### Problem statement
Recast the records below as a Markdown table with the columns "Row" and "Line," giving each nonblank line its own row number. Omit the blank lines and the picture placeholders.

### The input
+--

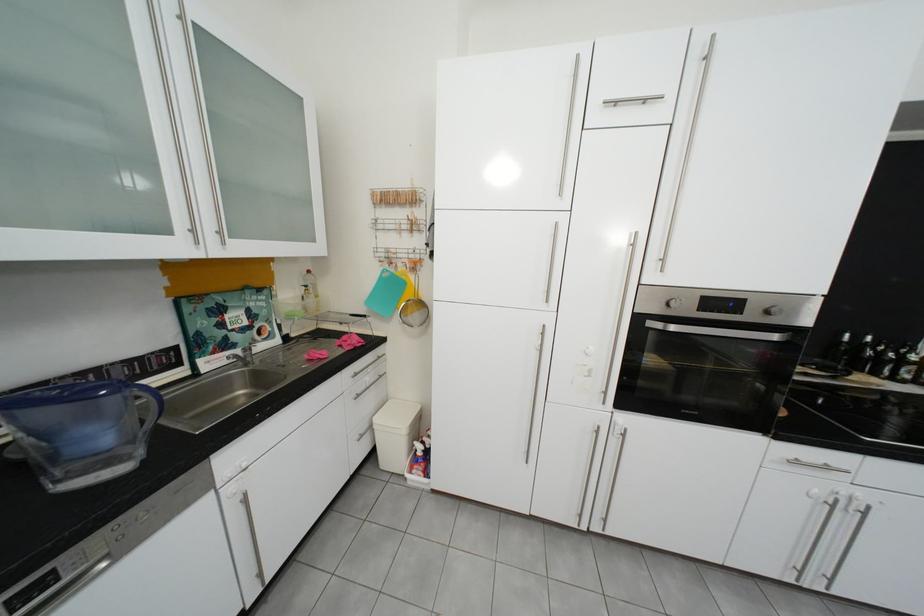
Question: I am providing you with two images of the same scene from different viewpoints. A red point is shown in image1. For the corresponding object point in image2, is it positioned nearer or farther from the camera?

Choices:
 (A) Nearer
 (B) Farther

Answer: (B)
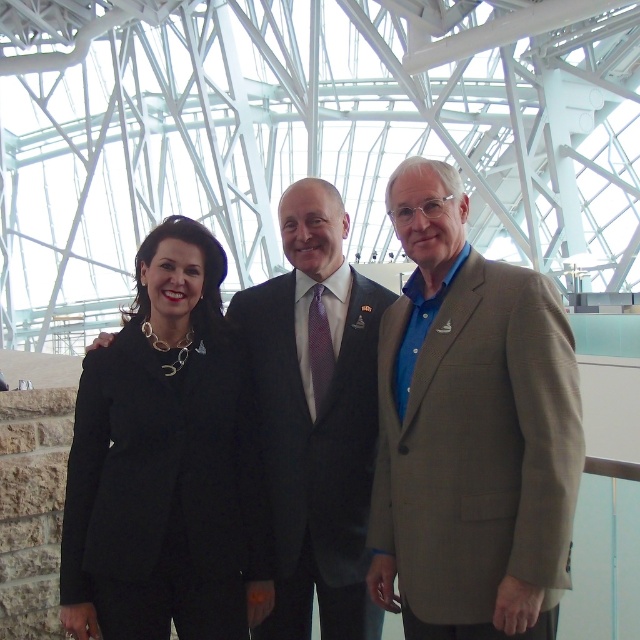
Based on the photo, who is more forward, (227, 605) or (355, 273)?

Point (227, 605)

Which is behind, point (152, 579) or point (328, 520)?

The point (328, 520) is behind.

Identify the location of black fabric suit at left. pyautogui.click(x=163, y=461).

Is light brown textured blazer at center above dark gray suit at center?

Indeed, light brown textured blazer at center is positioned over dark gray suit at center.

Can you confirm if light brown textured blazer at center is smaller than dark gray suit at center?

Actually, light brown textured blazer at center might be larger than dark gray suit at center.

What do you see at coordinates (470, 429) in the screenshot? I see `light brown textured blazer at center` at bounding box center [470, 429].

The image size is (640, 640). Find the location of `light brown textured blazer at center`. light brown textured blazer at center is located at coordinates (470, 429).

Consider the image. Is black fabric suit at center smaller than black fabric suit at left?

Incorrect, black fabric suit at center is not smaller in size than black fabric suit at left.

Is black fabric suit at center bigger than black fabric suit at left?

Correct, black fabric suit at center is larger in size than black fabric suit at left.

Find the location of `black fabric suit at center`. black fabric suit at center is located at coordinates (472, 429).

Find the location of `black fabric suit at center`. black fabric suit at center is located at coordinates (472, 429).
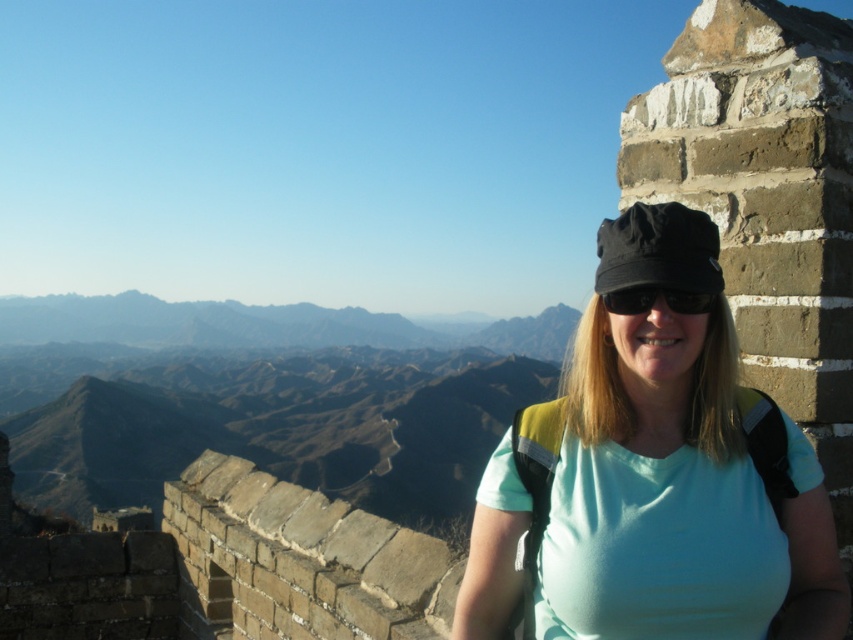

+--

### Finished exercise
| Row | Line |
|---|---|
| 1 | Question: I am providing you with two images of the same scene from different viewpoints. A red point is shown in image1. For the corresponding object point in image2, is it positioned nearer or farther from the camera? |
| 2 | Choices: |
| 3 |  (A) Nearer |
| 4 |  (B) Farther |
| 5 | Answer: (B) |
| 6 | Based on the photo, who is more forward, (227, 605) or (355, 273)? |
| 7 | Point (227, 605) |
| 8 | Which is behind, point (152, 579) or point (328, 520)? |
| 9 | The point (328, 520) is behind. |
| 10 | Identify the location of black fabric suit at left. pyautogui.click(x=163, y=461). |
| 11 | Is light brown textured blazer at center above dark gray suit at center? |
| 12 | Indeed, light brown textured blazer at center is positioned over dark gray suit at center. |
| 13 | Can you confirm if light brown textured blazer at center is smaller than dark gray suit at center? |
| 14 | Actually, light brown textured blazer at center might be larger than dark gray suit at center. |
| 15 | What do you see at coordinates (470, 429) in the screenshot? I see `light brown textured blazer at center` at bounding box center [470, 429]. |
| 16 | The image size is (640, 640). Find the location of `light brown textured blazer at center`. light brown textured blazer at center is located at coordinates (470, 429). |
| 17 | Consider the image. Is black fabric suit at center smaller than black fabric suit at left? |
| 18 | Incorrect, black fabric suit at center is not smaller in size than black fabric suit at left. |
| 19 | Is black fabric suit at center bigger than black fabric suit at left? |
| 20 | Correct, black fabric suit at center is larger in size than black fabric suit at left. |
| 21 | Find the location of `black fabric suit at center`. black fabric suit at center is located at coordinates (472, 429). |
| 22 | Find the location of `black fabric suit at center`. black fabric suit at center is located at coordinates (472, 429). |